* Records drawn from a dataset *
-*-

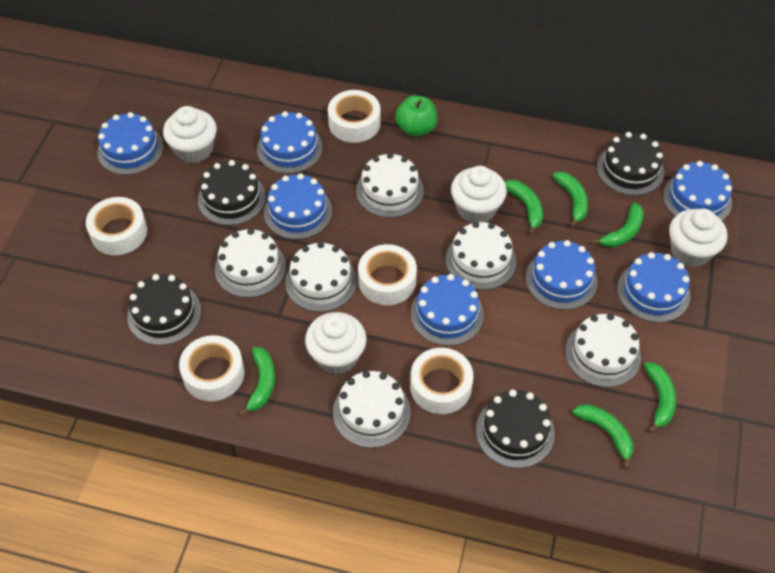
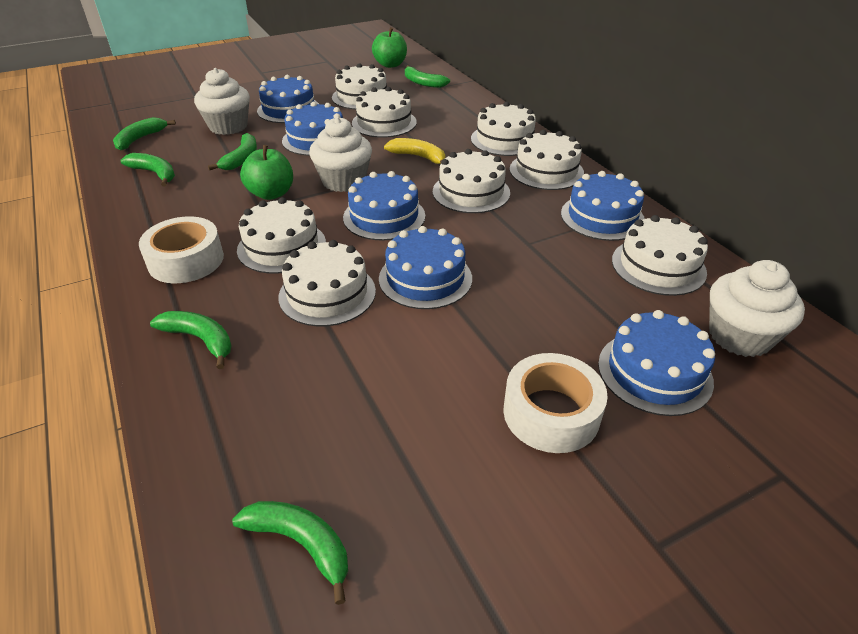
black cake: 4 -> 0
blue cake: 7 -> 6
green apple: 1 -> 2
white cake: 6 -> 8
white cupcake: 4 -> 3
white tape: 5 -> 2
yellow banana: 0 -> 1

-*-

* Work request *
The result should be all the records, retyped exactly, with no pictures among them.

* Answer space *
black cake: 4 -> 0
blue cake: 7 -> 6
green apple: 1 -> 2
white cake: 6 -> 8
white cupcake: 4 -> 3
white tape: 5 -> 2
yellow banana: 0 -> 1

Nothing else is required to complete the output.